Work to complete: The entries that follow include a run beginning at the line with "Sensors: [669,155,698,179] ->" and ending at the line with "Paolo: [112,413,141,436] ->"; restate that run word for word and leave the rest out.

Segment Start: Exercise material

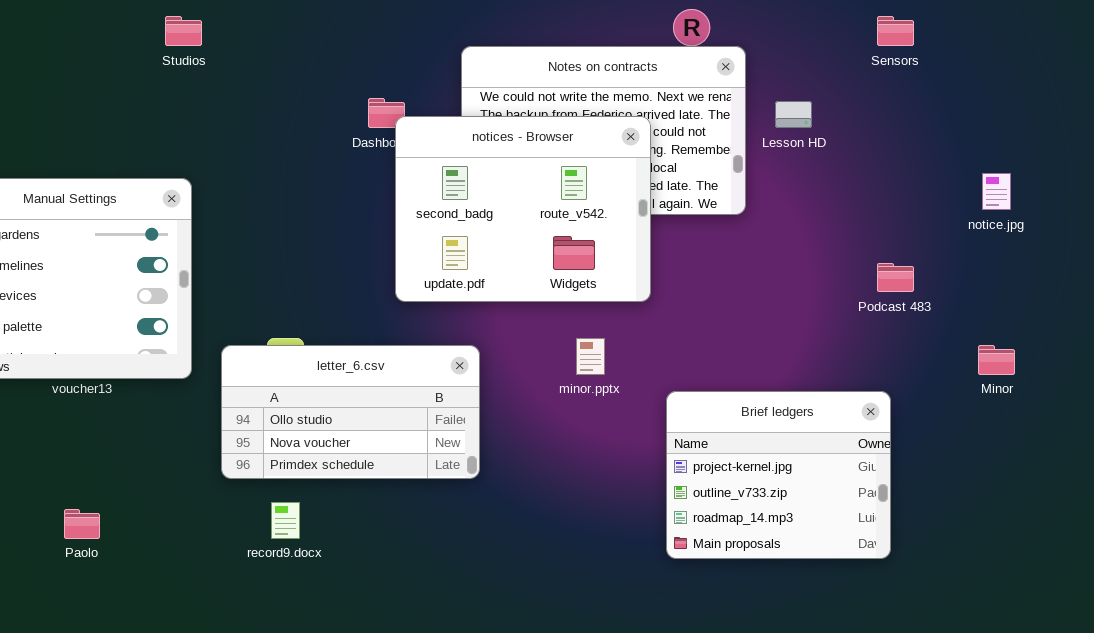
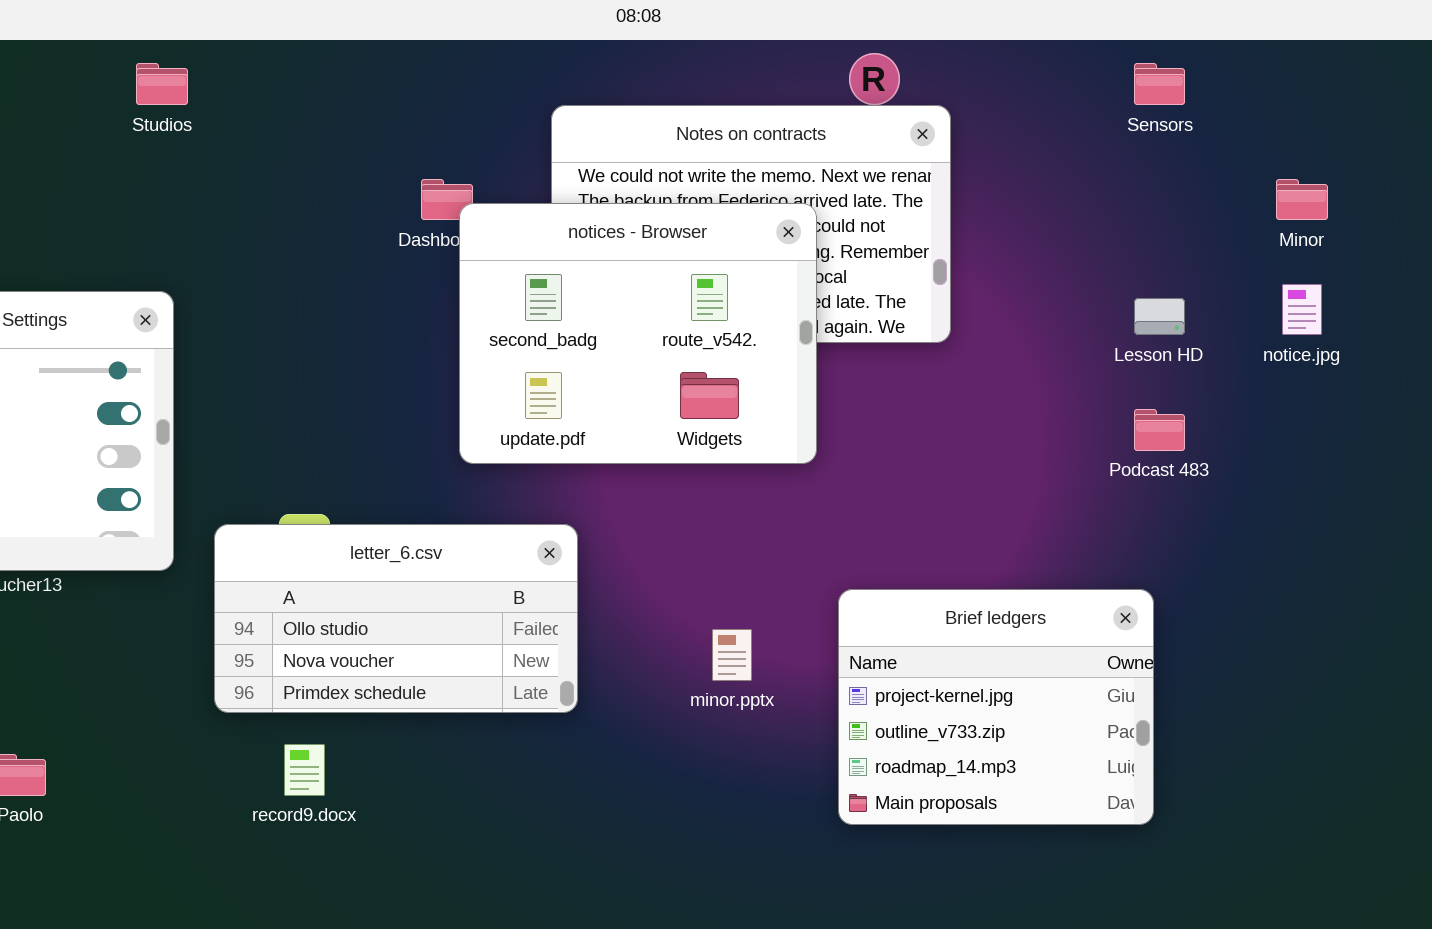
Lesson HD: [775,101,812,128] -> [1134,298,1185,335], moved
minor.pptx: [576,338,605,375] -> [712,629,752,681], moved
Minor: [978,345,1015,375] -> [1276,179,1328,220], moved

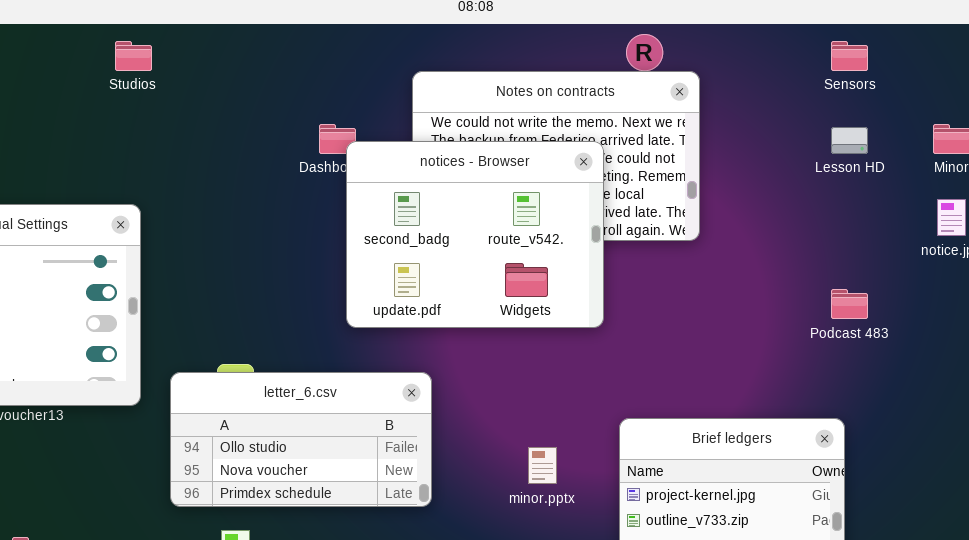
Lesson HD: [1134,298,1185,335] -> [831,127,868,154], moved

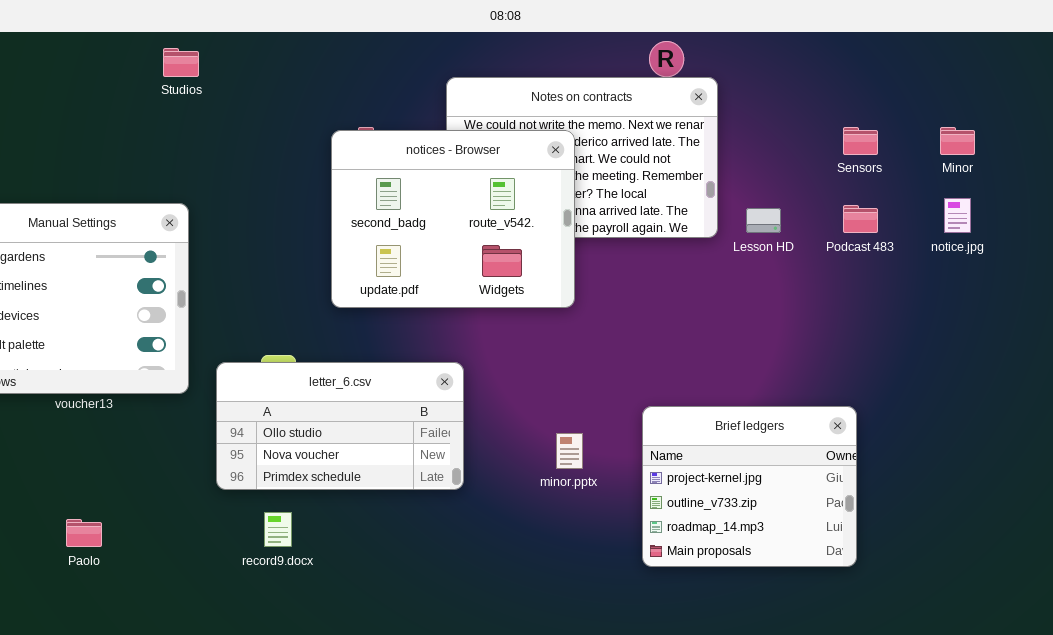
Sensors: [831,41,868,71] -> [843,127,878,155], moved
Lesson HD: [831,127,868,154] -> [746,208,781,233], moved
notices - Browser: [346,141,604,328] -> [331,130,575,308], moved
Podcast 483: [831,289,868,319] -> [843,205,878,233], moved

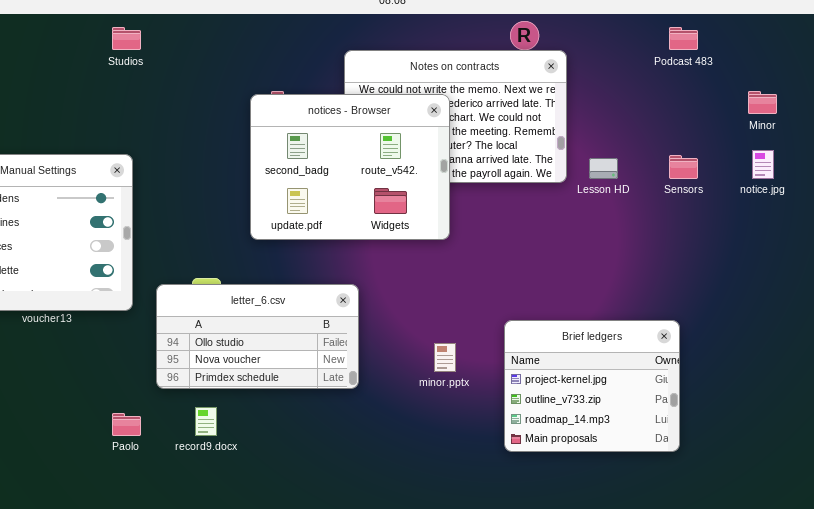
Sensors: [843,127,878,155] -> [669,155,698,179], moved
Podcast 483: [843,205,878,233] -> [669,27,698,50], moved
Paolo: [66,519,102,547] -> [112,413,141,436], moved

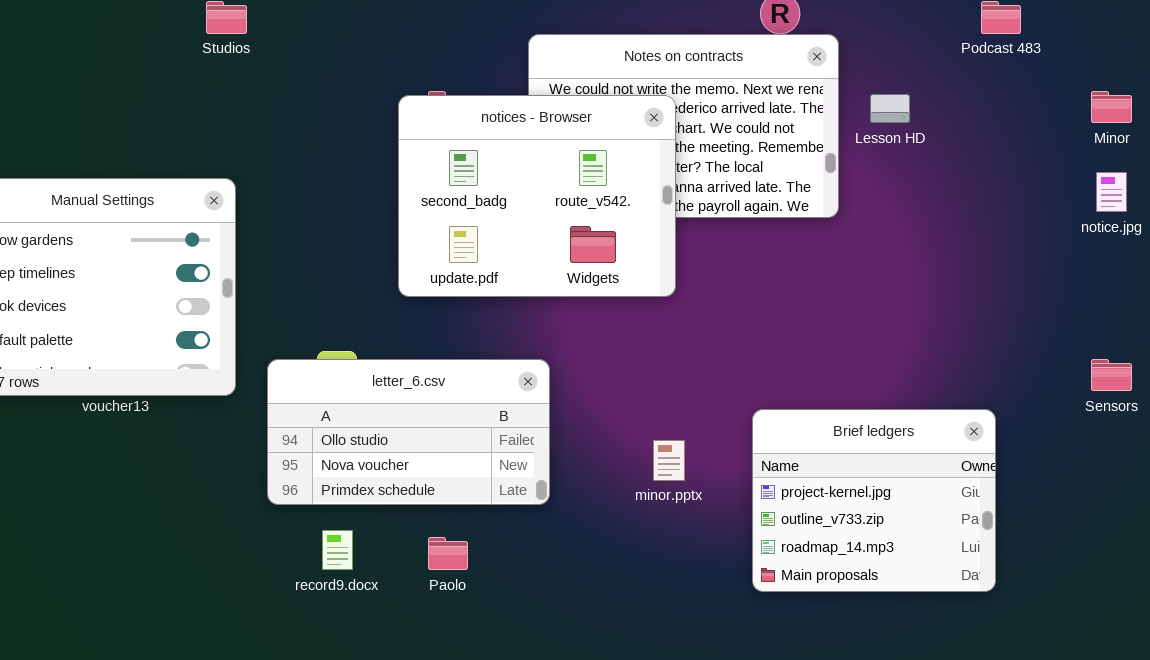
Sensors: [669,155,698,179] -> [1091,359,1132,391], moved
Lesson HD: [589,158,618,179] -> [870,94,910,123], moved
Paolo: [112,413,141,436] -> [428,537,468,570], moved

Segment End: Exercise material
Segment Start: Exercise material

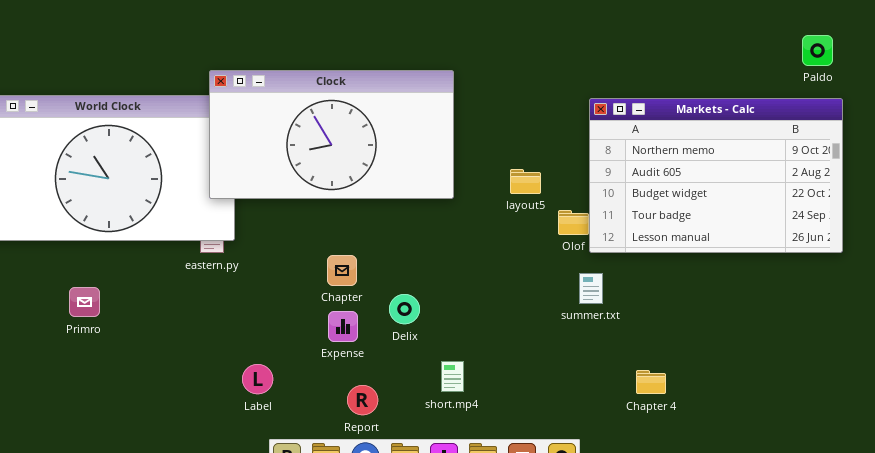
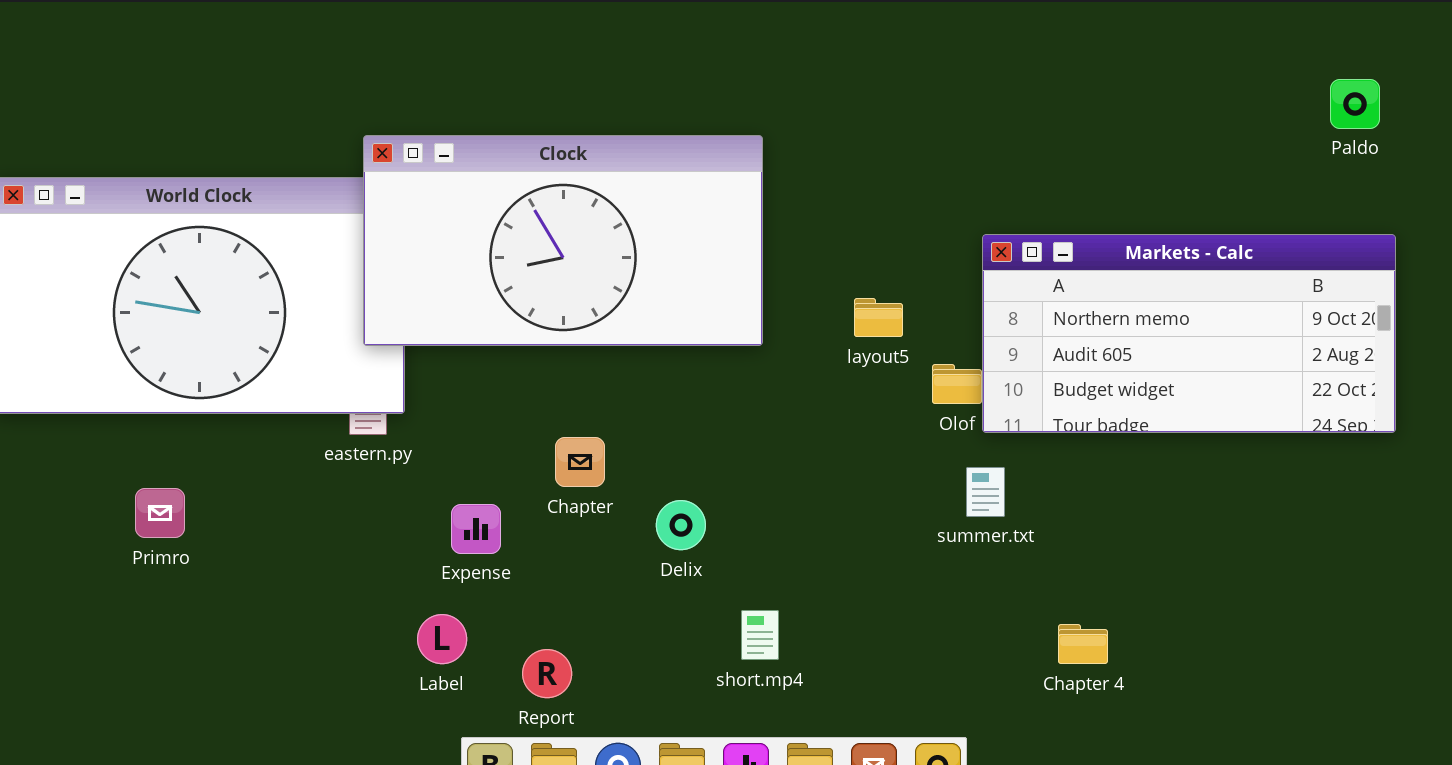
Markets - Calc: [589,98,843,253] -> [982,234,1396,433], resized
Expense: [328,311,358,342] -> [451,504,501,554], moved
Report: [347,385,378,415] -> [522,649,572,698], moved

Segment End: Exercise material

Worked solution:
Sensors: [669,155,698,179] -> [1091,359,1132,391], moved
Lesson HD: [589,158,618,179] -> [870,94,910,123], moved
Paolo: [112,413,141,436] -> [428,537,468,570], moved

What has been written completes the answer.